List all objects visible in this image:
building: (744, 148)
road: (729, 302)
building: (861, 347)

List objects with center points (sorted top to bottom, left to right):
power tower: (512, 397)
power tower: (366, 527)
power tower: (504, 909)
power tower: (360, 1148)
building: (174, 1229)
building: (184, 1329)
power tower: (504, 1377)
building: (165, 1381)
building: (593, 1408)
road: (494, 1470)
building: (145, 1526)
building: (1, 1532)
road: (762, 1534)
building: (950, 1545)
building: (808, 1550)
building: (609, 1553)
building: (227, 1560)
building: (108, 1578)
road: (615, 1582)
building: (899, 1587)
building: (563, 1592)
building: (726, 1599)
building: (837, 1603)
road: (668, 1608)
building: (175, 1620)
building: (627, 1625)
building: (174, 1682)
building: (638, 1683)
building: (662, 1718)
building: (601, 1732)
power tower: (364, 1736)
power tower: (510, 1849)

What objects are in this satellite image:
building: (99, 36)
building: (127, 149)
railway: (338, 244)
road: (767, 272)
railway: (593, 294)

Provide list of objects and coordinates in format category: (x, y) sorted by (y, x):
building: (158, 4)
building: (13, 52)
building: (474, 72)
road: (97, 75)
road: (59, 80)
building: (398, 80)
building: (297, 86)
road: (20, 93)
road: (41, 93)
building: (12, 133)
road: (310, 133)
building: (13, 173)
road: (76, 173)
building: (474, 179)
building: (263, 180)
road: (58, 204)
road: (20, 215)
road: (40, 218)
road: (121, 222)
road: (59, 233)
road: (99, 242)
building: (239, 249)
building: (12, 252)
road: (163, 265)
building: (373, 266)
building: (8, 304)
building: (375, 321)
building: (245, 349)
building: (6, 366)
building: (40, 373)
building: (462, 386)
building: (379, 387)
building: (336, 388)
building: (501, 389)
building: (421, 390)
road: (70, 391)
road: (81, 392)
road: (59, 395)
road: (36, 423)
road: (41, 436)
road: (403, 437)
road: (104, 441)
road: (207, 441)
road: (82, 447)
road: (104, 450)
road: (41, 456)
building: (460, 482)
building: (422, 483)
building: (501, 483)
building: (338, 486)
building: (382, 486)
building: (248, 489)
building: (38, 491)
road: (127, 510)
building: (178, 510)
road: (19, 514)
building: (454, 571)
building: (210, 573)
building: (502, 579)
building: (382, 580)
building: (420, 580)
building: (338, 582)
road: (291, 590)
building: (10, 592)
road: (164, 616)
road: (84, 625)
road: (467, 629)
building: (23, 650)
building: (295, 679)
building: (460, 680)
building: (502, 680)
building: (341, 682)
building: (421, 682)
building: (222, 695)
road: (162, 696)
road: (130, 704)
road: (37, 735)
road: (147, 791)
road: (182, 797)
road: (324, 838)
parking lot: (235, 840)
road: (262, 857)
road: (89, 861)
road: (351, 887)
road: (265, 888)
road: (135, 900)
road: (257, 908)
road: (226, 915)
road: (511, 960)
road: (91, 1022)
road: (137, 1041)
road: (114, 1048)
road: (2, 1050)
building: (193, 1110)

★ ★ ★ ★ ★

▶ Job item: Without leaving anything out, output all of the material exactly.

▶ Answer for this exercise:
List all objects visible in this image:
building: (744, 148)
road: (729, 302)
building: (861, 347)

List objects with center points (sorted top to bottom, left to right):
power tower: (512, 397)
power tower: (366, 527)
power tower: (504, 909)
power tower: (360, 1148)
building: (174, 1229)
building: (184, 1329)
power tower: (504, 1377)
building: (165, 1381)
building: (593, 1408)
road: (494, 1470)
building: (145, 1526)
building: (1, 1532)
road: (762, 1534)
building: (950, 1545)
building: (808, 1550)
building: (609, 1553)
building: (227, 1560)
building: (108, 1578)
road: (615, 1582)
building: (899, 1587)
building: (563, 1592)
building: (726, 1599)
building: (837, 1603)
road: (668, 1608)
building: (175, 1620)
building: (627, 1625)
building: (174, 1682)
building: (638, 1683)
building: (662, 1718)
building: (601, 1732)
power tower: (364, 1736)
power tower: (510, 1849)

What objects are in this satellite image:
building: (99, 36)
building: (127, 149)
railway: (338, 244)
road: (767, 272)
railway: (593, 294)

Provide list of objects and coordinates in format category: (x, y) sorted by (y, x):
building: (158, 4)
building: (13, 52)
building: (474, 72)
road: (97, 75)
road: (59, 80)
building: (398, 80)
building: (297, 86)
road: (20, 93)
road: (41, 93)
building: (12, 133)
road: (310, 133)
building: (13, 173)
road: (76, 173)
building: (474, 179)
building: (263, 180)
road: (58, 204)
road: (20, 215)
road: (40, 218)
road: (121, 222)
road: (59, 233)
road: (99, 242)
building: (239, 249)
building: (12, 252)
road: (163, 265)
building: (373, 266)
building: (8, 304)
building: (375, 321)
building: (245, 349)
building: (6, 366)
building: (40, 373)
building: (462, 386)
building: (379, 387)
building: (336, 388)
building: (501, 389)
building: (421, 390)
road: (70, 391)
road: (81, 392)
road: (59, 395)
road: (36, 423)
road: (41, 436)
road: (403, 437)
road: (104, 441)
road: (207, 441)
road: (82, 447)
road: (104, 450)
road: (41, 456)
building: (460, 482)
building: (422, 483)
building: (501, 483)
building: (338, 486)
building: (382, 486)
building: (248, 489)
building: (38, 491)
road: (127, 510)
building: (178, 510)
road: (19, 514)
building: (454, 571)
building: (210, 573)
building: (502, 579)
building: (382, 580)
building: (420, 580)
building: (338, 582)
road: (291, 590)
building: (10, 592)
road: (164, 616)
road: (84, 625)
road: (467, 629)
building: (23, 650)
building: (295, 679)
building: (460, 680)
building: (502, 680)
building: (341, 682)
building: (421, 682)
building: (222, 695)
road: (162, 696)
road: (130, 704)
road: (37, 735)
road: (147, 791)
road: (182, 797)
road: (324, 838)
parking lot: (235, 840)
road: (262, 857)
road: (89, 861)
road: (351, 887)
road: (265, 888)
road: (135, 900)
road: (257, 908)
road: (226, 915)
road: (511, 960)
road: (91, 1022)
road: (137, 1041)
road: (114, 1048)
road: (2, 1050)
building: (193, 1110)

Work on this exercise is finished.